Content starts

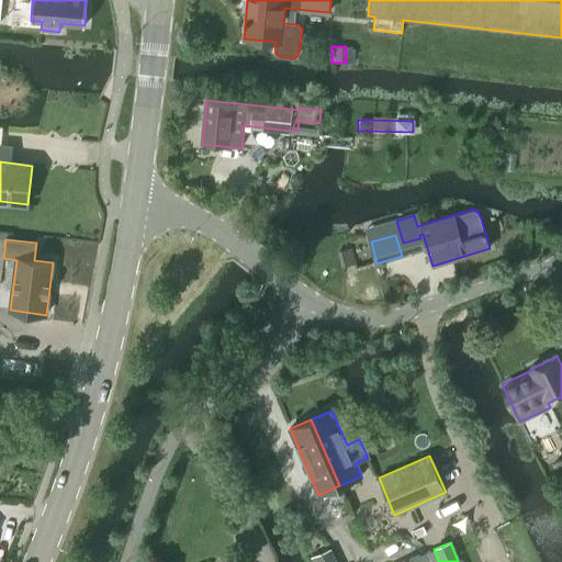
[(334,561),(329,551),(311,559),(312,561),(334,561)]
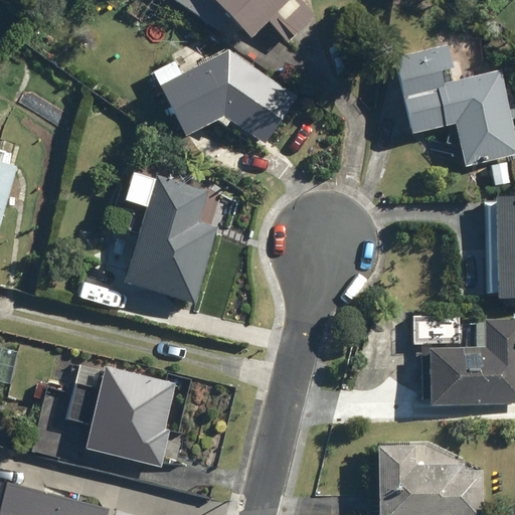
[(217,0),(255,37),(275,18),(295,38),(317,16),(301,0),(217,0)]
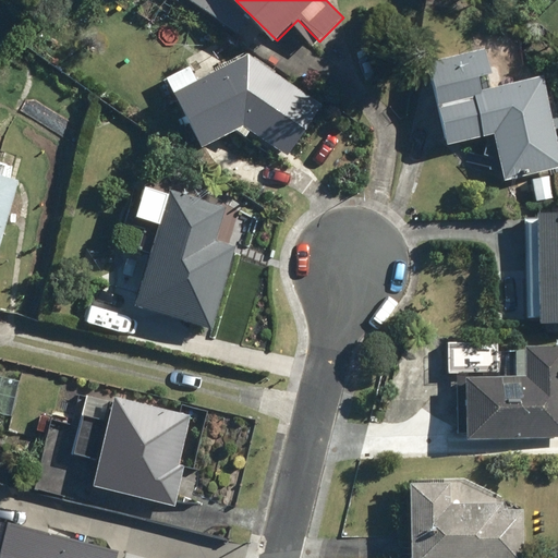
[(501,181),(557,169),(557,73),(493,87),(484,47),(426,58),(445,147),(493,137),(501,181)]
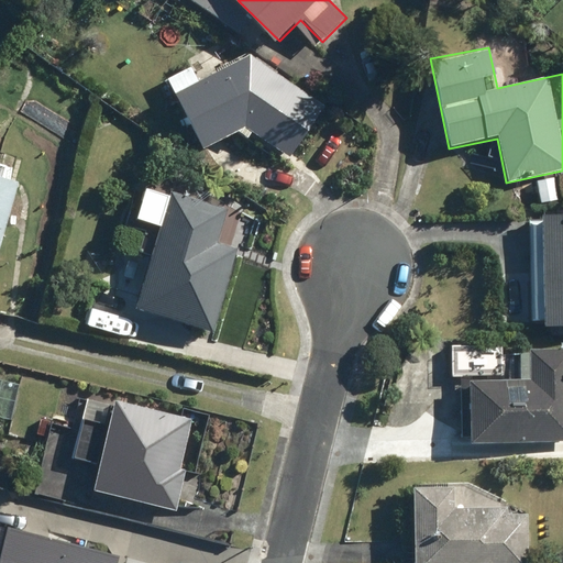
[(252,56),(172,90),(198,151),(243,132),(288,159),(332,102),(252,56)]
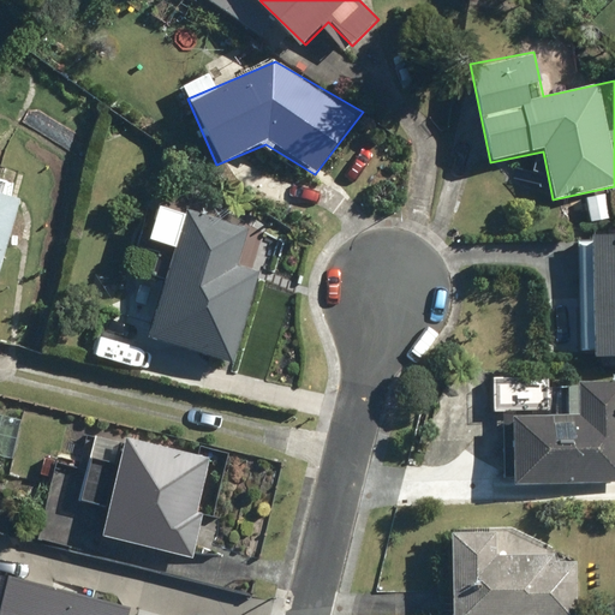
[(0,281),(18,199),(0,195),(0,281)]
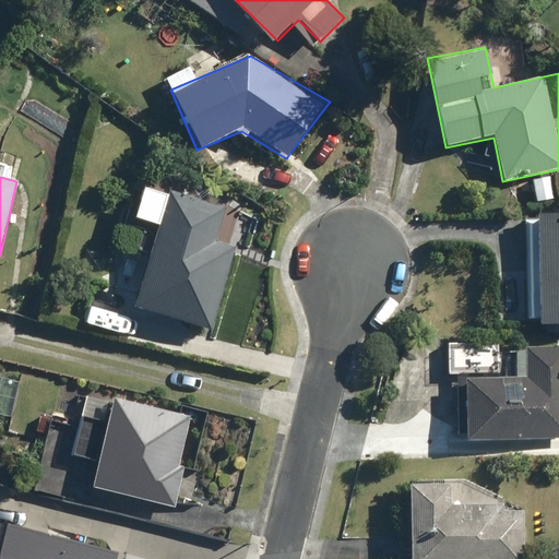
[(217,239),(227,206),(168,188),(130,308),(214,333),(240,247),(217,239)]
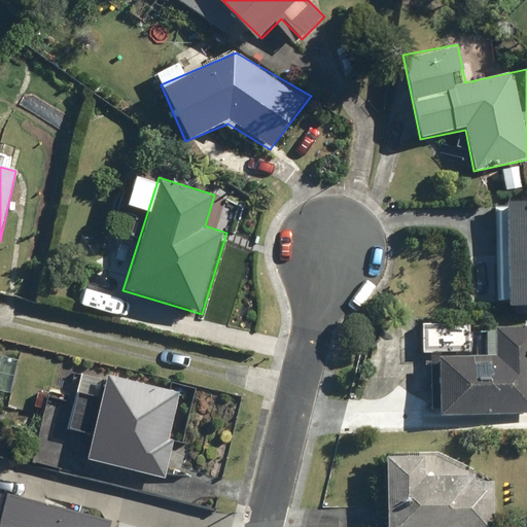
[(526,199),(507,200),(507,308),(526,307),(526,199)]
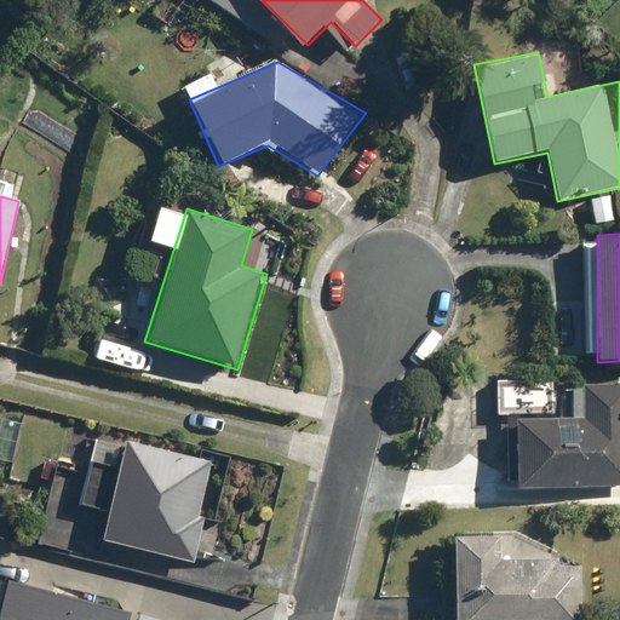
[(619,487),(619,386),(583,386),(581,418),(512,417),(511,484),(619,487)]
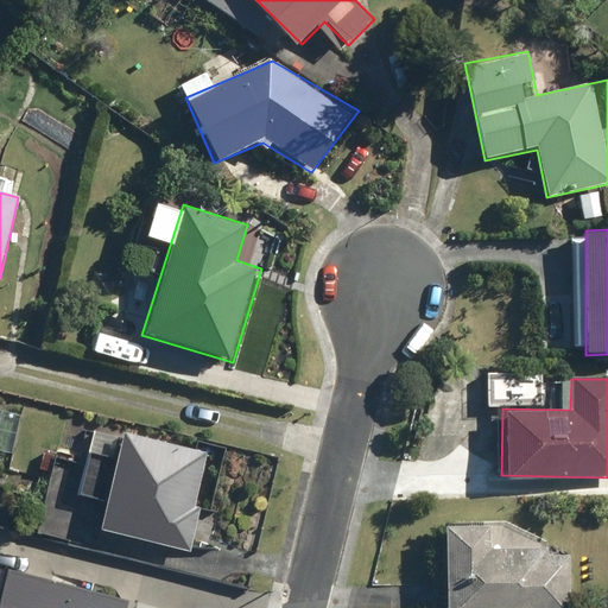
[(20,415),(0,409),(0,453),(10,455),(20,415)]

Content ends

• _Prompt_:
An exact copy of every entry above is required, without the pictures.

• _Answer box_:
[(334,561),(329,551),(311,559),(312,561),(334,561)]
[(217,0),(255,37),(275,18),(295,38),(317,16),(301,0),(217,0)]
[(501,181),(557,169),(557,73),(493,87),(484,47),(426,58),(445,147),(493,137),(501,181)]
[(252,56),(172,90),(198,151),(243,132),(288,159),(332,102),(252,56)]
[(0,281),(18,199),(0,195),(0,281)]
[(217,239),(227,206),(168,188),(130,308),(214,333),(240,247),(217,239)]
[(526,199),(507,200),(507,308),(526,307),(526,199)]
[(619,487),(619,386),(583,386),(581,418),(512,417),(511,484),(619,487)]
[(20,415),(0,409),(0,453),(10,455),(20,415)]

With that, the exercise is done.